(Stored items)
- Opening Delimiter -

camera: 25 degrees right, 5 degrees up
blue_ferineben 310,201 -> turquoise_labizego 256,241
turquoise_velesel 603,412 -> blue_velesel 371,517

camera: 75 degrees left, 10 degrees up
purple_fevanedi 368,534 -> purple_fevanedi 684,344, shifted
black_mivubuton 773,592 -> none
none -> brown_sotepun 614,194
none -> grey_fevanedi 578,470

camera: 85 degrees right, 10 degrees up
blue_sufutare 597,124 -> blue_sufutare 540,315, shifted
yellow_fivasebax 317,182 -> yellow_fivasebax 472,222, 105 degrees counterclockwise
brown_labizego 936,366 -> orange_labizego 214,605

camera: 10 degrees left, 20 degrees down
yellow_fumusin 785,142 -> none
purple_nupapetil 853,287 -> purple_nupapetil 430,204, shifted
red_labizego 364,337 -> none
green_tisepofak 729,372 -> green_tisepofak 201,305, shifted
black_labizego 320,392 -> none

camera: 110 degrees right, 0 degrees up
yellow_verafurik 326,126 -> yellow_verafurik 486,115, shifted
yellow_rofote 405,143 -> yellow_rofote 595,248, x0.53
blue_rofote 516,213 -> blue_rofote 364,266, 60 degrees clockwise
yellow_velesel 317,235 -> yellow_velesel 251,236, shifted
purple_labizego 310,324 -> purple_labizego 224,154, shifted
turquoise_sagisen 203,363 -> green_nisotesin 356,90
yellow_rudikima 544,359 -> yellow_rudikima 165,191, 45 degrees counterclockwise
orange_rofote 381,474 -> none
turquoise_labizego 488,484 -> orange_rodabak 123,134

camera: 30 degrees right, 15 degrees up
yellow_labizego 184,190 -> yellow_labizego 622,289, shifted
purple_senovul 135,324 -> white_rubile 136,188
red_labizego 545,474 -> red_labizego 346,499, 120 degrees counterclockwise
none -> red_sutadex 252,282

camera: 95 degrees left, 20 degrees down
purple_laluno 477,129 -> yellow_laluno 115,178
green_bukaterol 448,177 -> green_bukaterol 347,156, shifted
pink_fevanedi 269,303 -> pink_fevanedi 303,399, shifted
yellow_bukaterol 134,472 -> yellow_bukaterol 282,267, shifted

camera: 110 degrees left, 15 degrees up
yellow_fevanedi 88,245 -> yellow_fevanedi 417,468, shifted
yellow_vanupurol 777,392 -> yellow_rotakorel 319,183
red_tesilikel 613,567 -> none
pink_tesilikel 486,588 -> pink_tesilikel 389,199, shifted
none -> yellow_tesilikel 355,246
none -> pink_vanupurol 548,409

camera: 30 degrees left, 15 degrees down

- Closing Delimiter -

* _Work instructions_:
Could you write out exactly the lines above, starting at the first one and ending with the line that has "turquoise_sagisen 203,363 ->"?

* _Problem solution_:
camera: 25 degrees right, 5 degrees up
blue_ferineben 310,201 -> turquoise_labizego 256,241
turquoise_velesel 603,412 -> blue_velesel 371,517

camera: 75 degrees left, 10 degrees up
purple_fevanedi 368,534 -> purple_fevanedi 684,344, shifted
black_mivubuton 773,592 -> none
none -> brown_sotepun 614,194
none -> grey_fevanedi 578,470

camera: 85 degrees right, 10 degrees up
blue_sufutare 597,124 -> blue_sufutare 540,315, shifted
yellow_fivasebax 317,182 -> yellow_fivasebax 472,222, 105 degrees counterclockwise
brown_labizego 936,366 -> orange_labizego 214,605

camera: 10 degrees left, 20 degrees down
yellow_fumusin 785,142 -> none
purple_nupapetil 853,287 -> purple_nupapetil 430,204, shifted
red_labizego 364,337 -> none
green_tisepofak 729,372 -> green_tisepofak 201,305, shifted
black_labizego 320,392 -> none

camera: 110 degrees right, 0 degrees up
yellow_verafurik 326,126 -> yellow_verafurik 486,115, shifted
yellow_rofote 405,143 -> yellow_rofote 595,248, x0.53
blue_rofote 516,213 -> blue_rofote 364,266, 60 degrees clockwise
yellow_velesel 317,235 -> yellow_velesel 251,236, shifted
purple_labizego 310,324 -> purple_labizego 224,154, shifted
turquoise_sagisen 203,363 -> green_nisotesin 356,90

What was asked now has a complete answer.